_Dataset_.

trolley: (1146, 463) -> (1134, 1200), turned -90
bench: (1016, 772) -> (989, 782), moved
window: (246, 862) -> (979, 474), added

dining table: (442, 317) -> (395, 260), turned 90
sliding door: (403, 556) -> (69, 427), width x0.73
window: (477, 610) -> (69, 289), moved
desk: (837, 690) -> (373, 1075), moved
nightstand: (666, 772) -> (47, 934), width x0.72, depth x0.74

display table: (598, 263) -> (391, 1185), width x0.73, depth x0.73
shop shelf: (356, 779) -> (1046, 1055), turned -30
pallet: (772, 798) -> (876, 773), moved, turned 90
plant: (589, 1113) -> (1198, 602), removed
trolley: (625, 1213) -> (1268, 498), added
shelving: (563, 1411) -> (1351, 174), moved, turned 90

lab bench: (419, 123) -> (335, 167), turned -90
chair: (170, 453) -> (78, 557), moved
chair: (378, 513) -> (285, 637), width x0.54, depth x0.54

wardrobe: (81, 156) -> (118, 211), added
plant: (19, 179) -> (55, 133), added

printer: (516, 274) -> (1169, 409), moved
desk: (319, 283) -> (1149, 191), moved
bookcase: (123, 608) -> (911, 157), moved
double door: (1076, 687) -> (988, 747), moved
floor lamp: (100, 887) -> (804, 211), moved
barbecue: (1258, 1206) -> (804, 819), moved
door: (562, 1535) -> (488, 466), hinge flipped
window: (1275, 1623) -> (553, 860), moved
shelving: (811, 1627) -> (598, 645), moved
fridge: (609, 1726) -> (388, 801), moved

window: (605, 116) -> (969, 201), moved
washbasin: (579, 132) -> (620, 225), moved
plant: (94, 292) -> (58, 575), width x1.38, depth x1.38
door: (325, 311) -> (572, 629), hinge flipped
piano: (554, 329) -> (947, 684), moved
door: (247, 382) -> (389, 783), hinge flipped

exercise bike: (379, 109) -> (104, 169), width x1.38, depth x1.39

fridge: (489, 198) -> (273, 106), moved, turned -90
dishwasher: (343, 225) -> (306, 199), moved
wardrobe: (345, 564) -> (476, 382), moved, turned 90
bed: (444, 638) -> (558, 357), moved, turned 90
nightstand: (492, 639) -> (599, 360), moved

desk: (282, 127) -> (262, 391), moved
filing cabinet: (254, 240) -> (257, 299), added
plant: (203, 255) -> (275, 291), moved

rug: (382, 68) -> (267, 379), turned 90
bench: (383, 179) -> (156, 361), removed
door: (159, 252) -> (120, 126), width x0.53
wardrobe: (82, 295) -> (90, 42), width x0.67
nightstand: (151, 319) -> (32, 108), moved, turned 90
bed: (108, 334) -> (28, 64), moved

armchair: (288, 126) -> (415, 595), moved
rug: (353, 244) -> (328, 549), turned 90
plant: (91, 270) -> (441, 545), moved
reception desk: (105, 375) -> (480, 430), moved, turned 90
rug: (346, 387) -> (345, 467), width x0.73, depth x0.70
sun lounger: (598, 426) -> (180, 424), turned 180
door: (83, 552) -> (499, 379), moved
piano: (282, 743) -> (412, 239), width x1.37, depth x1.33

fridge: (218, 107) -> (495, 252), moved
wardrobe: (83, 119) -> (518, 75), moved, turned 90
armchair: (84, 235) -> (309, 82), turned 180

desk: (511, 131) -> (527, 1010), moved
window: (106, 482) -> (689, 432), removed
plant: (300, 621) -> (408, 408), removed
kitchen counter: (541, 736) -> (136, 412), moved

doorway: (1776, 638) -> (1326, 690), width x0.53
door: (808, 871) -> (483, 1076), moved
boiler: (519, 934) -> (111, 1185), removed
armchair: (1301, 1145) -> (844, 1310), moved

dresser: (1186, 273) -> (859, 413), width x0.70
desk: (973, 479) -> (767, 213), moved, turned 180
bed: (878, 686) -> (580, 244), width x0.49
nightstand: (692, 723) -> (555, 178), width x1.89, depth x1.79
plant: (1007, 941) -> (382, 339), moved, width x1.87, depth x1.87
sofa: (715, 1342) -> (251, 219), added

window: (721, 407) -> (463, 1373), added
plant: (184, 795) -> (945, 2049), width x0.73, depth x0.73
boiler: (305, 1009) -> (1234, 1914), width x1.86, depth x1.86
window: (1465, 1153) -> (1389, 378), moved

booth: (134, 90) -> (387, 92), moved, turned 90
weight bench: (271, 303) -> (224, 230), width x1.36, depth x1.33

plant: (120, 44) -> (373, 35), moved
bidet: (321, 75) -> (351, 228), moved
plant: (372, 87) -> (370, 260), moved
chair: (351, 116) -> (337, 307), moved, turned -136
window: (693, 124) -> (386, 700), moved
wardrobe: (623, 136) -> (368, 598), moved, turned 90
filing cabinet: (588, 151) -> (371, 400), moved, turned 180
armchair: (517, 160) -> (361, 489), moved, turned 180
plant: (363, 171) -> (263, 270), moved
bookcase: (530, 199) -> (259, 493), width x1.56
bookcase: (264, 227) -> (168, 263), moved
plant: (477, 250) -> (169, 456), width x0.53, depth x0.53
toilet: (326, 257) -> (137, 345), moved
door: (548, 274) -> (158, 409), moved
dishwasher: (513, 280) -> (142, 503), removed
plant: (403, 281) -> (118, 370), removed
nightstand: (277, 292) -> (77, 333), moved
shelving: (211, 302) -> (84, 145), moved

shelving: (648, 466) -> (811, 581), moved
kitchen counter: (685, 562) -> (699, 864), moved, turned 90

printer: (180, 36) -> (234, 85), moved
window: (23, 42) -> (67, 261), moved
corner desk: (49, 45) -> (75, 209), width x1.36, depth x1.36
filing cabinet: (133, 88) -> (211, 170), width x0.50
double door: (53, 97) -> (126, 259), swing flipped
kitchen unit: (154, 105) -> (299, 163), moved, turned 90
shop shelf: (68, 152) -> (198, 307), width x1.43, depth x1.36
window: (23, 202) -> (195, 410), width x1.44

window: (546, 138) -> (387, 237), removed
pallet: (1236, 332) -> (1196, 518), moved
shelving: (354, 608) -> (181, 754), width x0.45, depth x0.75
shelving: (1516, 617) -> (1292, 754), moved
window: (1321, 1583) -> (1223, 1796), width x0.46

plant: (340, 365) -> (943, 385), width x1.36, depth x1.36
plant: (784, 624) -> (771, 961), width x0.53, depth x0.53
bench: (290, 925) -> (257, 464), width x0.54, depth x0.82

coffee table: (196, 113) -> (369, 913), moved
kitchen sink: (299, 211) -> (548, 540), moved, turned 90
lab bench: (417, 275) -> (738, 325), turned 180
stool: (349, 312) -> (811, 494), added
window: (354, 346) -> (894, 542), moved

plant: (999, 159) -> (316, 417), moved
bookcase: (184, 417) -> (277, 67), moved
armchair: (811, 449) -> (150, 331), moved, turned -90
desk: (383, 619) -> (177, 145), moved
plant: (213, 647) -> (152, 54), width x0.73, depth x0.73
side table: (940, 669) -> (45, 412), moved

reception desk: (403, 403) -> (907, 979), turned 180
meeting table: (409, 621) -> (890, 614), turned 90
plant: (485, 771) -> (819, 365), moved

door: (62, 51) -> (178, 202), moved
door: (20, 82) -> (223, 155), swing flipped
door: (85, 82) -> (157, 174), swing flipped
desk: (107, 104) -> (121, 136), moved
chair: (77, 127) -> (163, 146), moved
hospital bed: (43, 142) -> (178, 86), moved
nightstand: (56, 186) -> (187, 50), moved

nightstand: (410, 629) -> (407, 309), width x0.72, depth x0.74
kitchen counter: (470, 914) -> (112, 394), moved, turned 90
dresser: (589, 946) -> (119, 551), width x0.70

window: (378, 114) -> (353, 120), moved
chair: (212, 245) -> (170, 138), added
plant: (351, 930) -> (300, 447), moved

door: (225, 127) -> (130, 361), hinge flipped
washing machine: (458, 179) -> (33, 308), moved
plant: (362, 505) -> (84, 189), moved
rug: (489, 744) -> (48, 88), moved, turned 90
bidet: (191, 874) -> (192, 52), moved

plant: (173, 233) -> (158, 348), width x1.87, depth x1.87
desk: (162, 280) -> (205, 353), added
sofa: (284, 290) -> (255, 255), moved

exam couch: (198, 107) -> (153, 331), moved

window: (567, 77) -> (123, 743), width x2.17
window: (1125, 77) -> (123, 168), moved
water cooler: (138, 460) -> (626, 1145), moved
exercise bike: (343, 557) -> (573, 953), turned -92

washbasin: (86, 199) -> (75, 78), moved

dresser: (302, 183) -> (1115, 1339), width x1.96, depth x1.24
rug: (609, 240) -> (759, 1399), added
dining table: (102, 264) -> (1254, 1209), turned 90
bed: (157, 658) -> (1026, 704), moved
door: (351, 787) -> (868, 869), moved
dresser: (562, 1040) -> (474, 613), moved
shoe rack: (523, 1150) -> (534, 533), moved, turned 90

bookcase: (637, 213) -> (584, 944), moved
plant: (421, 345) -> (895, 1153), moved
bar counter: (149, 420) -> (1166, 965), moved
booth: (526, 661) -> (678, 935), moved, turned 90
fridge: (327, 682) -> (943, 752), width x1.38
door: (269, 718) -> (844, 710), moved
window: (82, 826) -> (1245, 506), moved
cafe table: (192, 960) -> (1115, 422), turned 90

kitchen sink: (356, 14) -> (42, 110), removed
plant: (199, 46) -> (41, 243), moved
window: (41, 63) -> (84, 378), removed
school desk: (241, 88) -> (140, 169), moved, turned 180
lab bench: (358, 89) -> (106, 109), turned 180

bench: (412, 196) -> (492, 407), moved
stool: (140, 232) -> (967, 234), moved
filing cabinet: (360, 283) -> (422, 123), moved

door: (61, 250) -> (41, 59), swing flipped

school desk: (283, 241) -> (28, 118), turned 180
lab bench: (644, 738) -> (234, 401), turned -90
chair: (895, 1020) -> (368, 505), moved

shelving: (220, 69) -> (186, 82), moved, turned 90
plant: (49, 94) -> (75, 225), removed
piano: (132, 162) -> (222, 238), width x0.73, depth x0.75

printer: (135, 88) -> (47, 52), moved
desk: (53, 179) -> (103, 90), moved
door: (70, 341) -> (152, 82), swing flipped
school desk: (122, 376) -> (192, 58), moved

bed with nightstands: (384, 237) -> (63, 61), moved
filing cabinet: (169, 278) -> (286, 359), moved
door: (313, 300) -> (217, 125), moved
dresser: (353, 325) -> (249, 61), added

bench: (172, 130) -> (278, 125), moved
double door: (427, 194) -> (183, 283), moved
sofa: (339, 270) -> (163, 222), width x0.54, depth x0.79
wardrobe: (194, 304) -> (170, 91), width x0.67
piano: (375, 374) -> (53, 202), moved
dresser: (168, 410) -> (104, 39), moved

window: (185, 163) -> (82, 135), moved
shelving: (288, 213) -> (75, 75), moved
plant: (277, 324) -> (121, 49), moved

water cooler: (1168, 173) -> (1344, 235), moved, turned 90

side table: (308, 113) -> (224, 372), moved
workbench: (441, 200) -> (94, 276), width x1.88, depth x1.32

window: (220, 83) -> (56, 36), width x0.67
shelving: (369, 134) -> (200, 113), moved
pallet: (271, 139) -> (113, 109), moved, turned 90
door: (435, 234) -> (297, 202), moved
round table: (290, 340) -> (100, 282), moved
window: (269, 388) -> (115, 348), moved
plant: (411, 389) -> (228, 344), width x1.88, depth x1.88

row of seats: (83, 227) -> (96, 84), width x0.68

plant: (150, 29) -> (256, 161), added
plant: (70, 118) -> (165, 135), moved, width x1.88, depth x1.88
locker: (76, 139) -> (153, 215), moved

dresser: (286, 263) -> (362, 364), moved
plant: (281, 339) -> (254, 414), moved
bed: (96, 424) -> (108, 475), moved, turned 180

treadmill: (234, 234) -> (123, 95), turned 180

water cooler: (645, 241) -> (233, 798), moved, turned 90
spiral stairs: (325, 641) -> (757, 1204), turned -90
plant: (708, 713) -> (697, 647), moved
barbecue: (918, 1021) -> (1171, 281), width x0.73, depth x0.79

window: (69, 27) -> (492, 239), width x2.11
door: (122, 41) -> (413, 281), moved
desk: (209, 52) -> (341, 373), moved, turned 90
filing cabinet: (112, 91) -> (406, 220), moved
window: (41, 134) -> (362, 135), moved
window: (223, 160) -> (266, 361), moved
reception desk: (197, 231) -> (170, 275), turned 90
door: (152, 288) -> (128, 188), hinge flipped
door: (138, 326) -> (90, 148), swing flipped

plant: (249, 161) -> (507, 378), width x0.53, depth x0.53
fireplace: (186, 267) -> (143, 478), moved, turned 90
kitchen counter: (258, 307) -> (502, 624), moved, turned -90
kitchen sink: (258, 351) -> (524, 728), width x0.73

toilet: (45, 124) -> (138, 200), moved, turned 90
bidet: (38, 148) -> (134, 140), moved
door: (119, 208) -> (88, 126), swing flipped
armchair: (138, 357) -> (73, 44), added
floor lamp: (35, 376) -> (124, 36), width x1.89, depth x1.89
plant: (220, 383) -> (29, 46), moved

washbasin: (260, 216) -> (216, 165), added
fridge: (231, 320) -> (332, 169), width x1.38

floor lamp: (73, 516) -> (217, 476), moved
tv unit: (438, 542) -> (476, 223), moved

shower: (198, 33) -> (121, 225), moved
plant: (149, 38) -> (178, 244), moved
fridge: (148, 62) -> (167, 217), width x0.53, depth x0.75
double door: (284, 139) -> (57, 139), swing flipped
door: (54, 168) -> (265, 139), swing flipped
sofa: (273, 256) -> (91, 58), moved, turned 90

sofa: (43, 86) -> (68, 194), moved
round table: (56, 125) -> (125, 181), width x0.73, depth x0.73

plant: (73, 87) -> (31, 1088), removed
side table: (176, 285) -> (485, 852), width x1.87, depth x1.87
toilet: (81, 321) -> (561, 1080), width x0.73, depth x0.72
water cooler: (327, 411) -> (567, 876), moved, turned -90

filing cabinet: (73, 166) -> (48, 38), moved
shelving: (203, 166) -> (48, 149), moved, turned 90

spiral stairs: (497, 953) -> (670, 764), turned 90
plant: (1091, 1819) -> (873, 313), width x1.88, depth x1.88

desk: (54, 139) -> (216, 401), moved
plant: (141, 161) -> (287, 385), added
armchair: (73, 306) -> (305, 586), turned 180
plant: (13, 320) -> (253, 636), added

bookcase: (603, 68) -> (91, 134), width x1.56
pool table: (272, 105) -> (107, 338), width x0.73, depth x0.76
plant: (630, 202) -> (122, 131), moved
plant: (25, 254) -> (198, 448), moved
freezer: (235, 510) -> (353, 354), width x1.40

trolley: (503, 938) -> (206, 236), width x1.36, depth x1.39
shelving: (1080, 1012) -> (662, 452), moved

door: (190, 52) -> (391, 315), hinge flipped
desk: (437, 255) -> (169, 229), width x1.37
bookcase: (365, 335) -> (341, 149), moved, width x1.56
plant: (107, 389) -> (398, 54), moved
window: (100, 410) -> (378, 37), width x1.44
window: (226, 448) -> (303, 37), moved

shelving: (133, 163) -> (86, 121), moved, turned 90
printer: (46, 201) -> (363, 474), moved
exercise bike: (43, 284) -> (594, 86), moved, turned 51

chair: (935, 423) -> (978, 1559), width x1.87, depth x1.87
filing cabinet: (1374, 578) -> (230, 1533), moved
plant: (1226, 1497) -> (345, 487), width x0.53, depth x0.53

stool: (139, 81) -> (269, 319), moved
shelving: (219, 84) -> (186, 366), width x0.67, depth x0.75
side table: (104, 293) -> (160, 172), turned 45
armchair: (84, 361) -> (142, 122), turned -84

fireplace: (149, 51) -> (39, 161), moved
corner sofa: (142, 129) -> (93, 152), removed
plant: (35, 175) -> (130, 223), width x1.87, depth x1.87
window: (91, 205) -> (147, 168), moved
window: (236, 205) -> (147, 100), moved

_Task objective_.
Reprint exactly the lines above that start at the one with "window: (1125, 77) -> (123, 168), moved" and end at the one with "chair: (895, 1020) -> (368, 505), moved", keeping both and adding none.

_Response to this exercise_.
window: (1125, 77) -> (123, 168), moved
water cooler: (138, 460) -> (626, 1145), moved
exercise bike: (343, 557) -> (573, 953), turned -92

washbasin: (86, 199) -> (75, 78), moved

dresser: (302, 183) -> (1115, 1339), width x1.96, depth x1.24
rug: (609, 240) -> (759, 1399), added
dining table: (102, 264) -> (1254, 1209), turned 90
bed: (157, 658) -> (1026, 704), moved
door: (351, 787) -> (868, 869), moved
dresser: (562, 1040) -> (474, 613), moved
shoe rack: (523, 1150) -> (534, 533), moved, turned 90

bookcase: (637, 213) -> (584, 944), moved
plant: (421, 345) -> (895, 1153), moved
bar counter: (149, 420) -> (1166, 965), moved
booth: (526, 661) -> (678, 935), moved, turned 90
fridge: (327, 682) -> (943, 752), width x1.38
door: (269, 718) -> (844, 710), moved
window: (82, 826) -> (1245, 506), moved
cafe table: (192, 960) -> (1115, 422), turned 90

kitchen sink: (356, 14) -> (42, 110), removed
plant: (199, 46) -> (41, 243), moved
window: (41, 63) -> (84, 378), removed
school desk: (241, 88) -> (140, 169), moved, turned 180
lab bench: (358, 89) -> (106, 109), turned 180

bench: (412, 196) -> (492, 407), moved
stool: (140, 232) -> (967, 234), moved
filing cabinet: (360, 283) -> (422, 123), moved

door: (61, 250) -> (41, 59), swing flipped

school desk: (283, 241) -> (28, 118), turned 180
lab bench: (644, 738) -> (234, 401), turned -90
chair: (895, 1020) -> (368, 505), moved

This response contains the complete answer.